## Task to carry out
An exact copy of the records below is required, and it must contain no pictures.

## Material to process
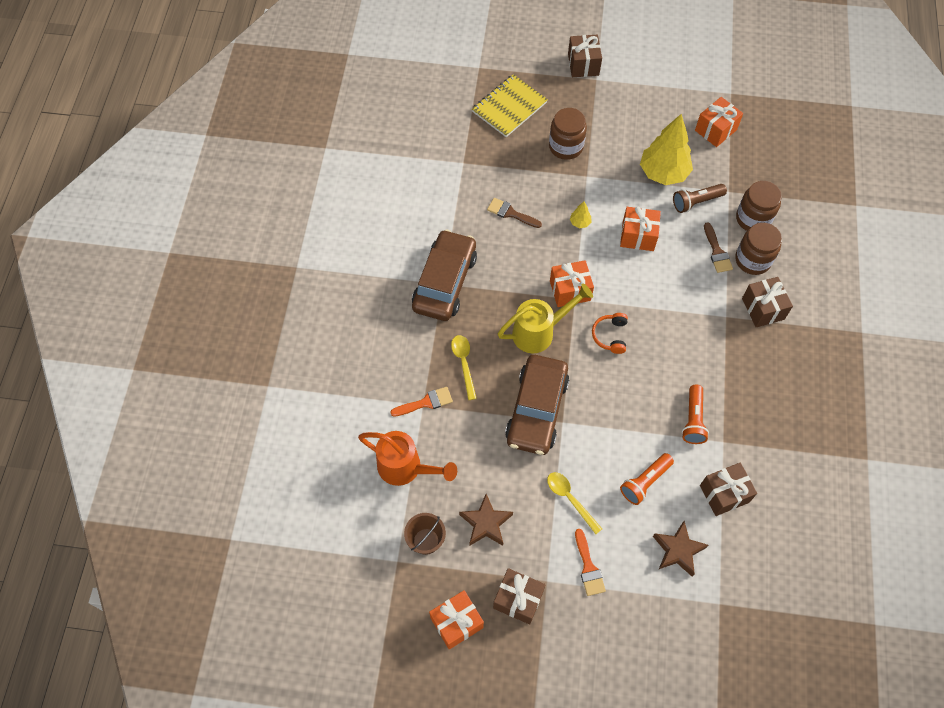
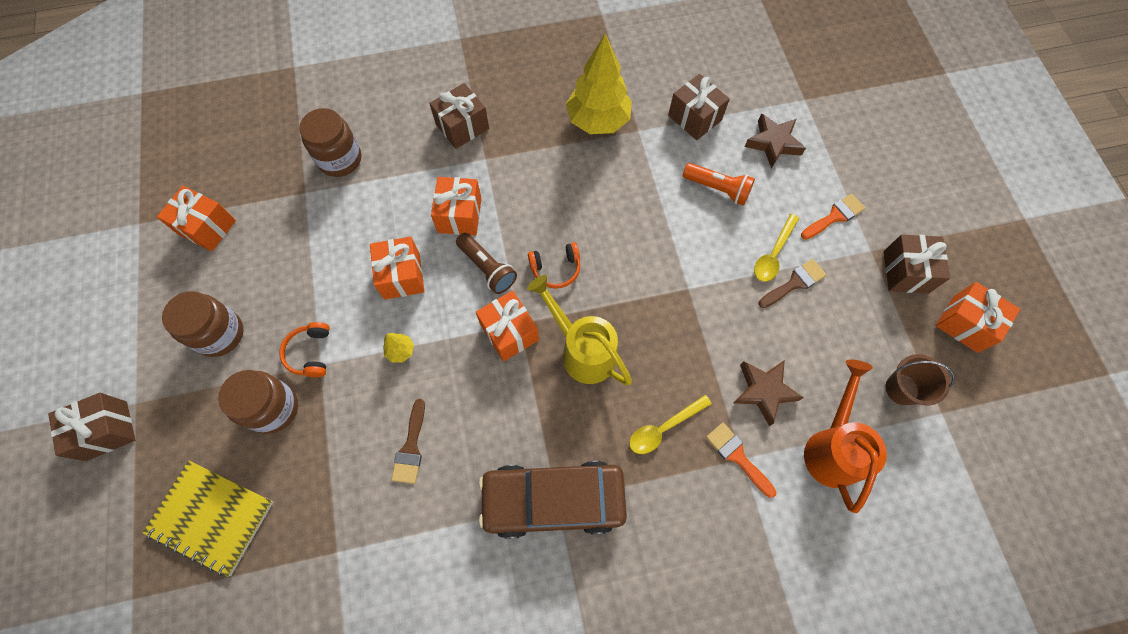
camera: 110 degrees left, 5 degrees up
brown star [459,494,513,546] -> brown star moved to [733,360,804,426]
brown car [505,355,569,455] -> none
yellow tree [640,114,693,185] -> yellow tree moved to [566,34,632,134]
brown flashlight [673,184,727,213] -> brown flashlight moved to [456,233,517,294]
orange flashlight [682,385,709,444] -> none
brown brush [704,222,733,273] -> brown brush moved to [759,259,827,308]
brown jar [735,223,782,275] -> brown jar moved to [162,291,244,357]
none -> orange headphones [279,322,330,377]
none -> orange gift [431,177,482,236]

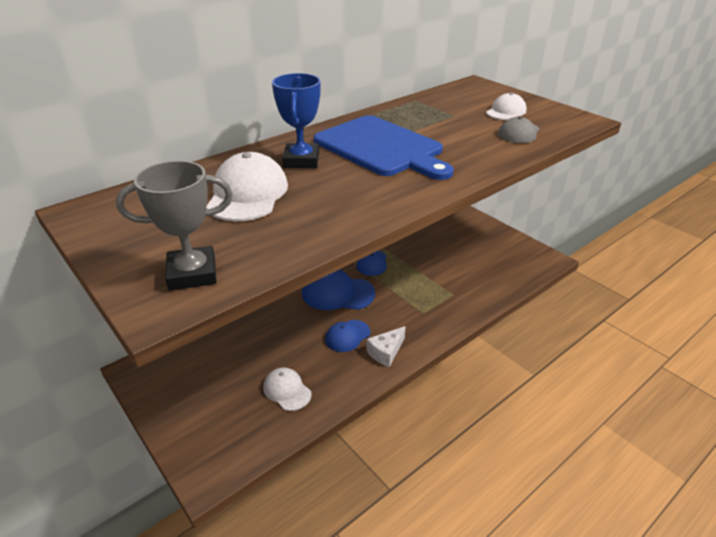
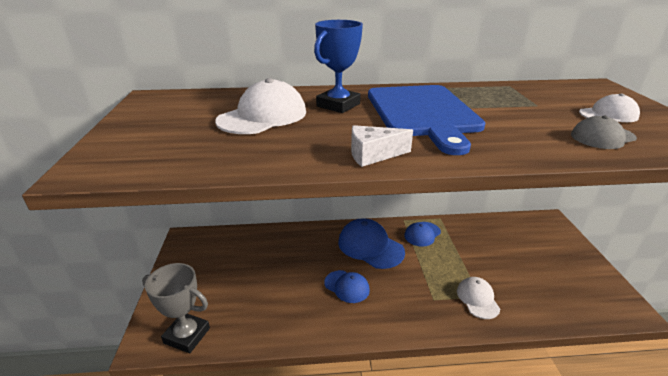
camera: 35 degrees right, 5 degrees down
grey trophy [116,160,233,291] -> grey trophy moved to [142,263,210,353]
white cap [263,367,311,411] -> white cap moved to [457,277,500,319]
blue cap [325,320,370,352] -> blue cap turned 135 degrees counterclockwise [324,270,370,303]
white cheese [366,326,406,367] -> white cheese moved to [351,125,413,167]

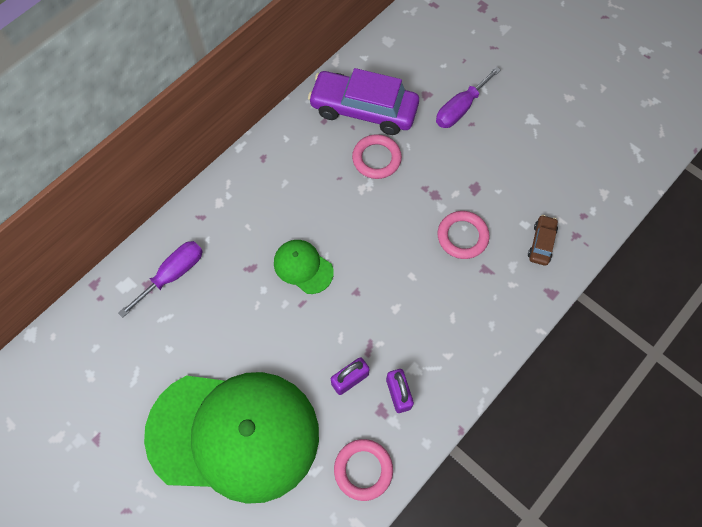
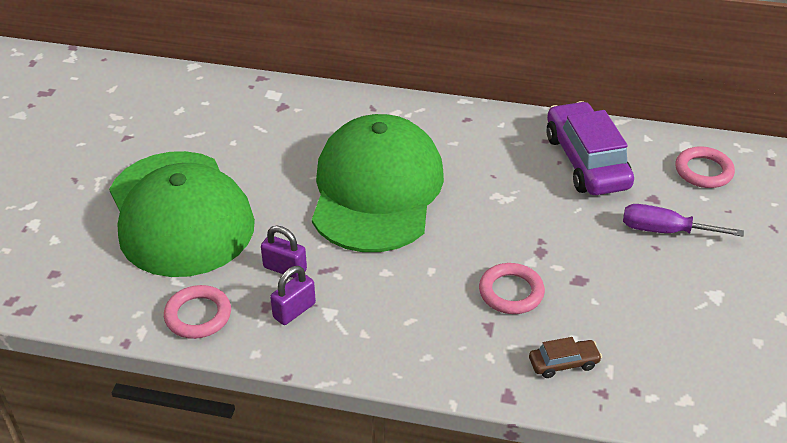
camera: 60 degrees right, 25 degrees down
purple screwdriver [118,241,203,317] -> none
green cap [274,240,334,294] -> green cap [312,114,444,252], size x2.46
pink ring [352,134,402,179] -> pink ring moved to [675,147,735,188]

## Response area
camera: 110 degrees left, 5 degrees up
brown star [459,494,513,546] -> brown star moved to [733,360,804,426]
brown car [505,355,569,455] -> none
yellow tree [640,114,693,185] -> yellow tree moved to [566,34,632,134]
brown flashlight [673,184,727,213] -> brown flashlight moved to [456,233,517,294]
orange flashlight [682,385,709,444] -> none
brown brush [704,222,733,273] -> brown brush moved to [759,259,827,308]
brown jar [735,223,782,275] -> brown jar moved to [162,291,244,357]
none -> orange headphones [279,322,330,377]
none -> orange gift [431,177,482,236]

camera: 35 degrees right, 5 degrees down
grey trophy [116,160,233,291] -> grey trophy moved to [142,263,210,353]
white cap [263,367,311,411] -> white cap moved to [457,277,500,319]
blue cap [325,320,370,352] -> blue cap turned 135 degrees counterclockwise [324,270,370,303]
white cheese [366,326,406,367] -> white cheese moved to [351,125,413,167]

camera: 60 degrees right, 25 degrees down
purple screwdriver [118,241,203,317] -> none
green cap [274,240,334,294] -> green cap [312,114,444,252], size x2.46
pink ring [352,134,402,179] -> pink ring moved to [675,147,735,188]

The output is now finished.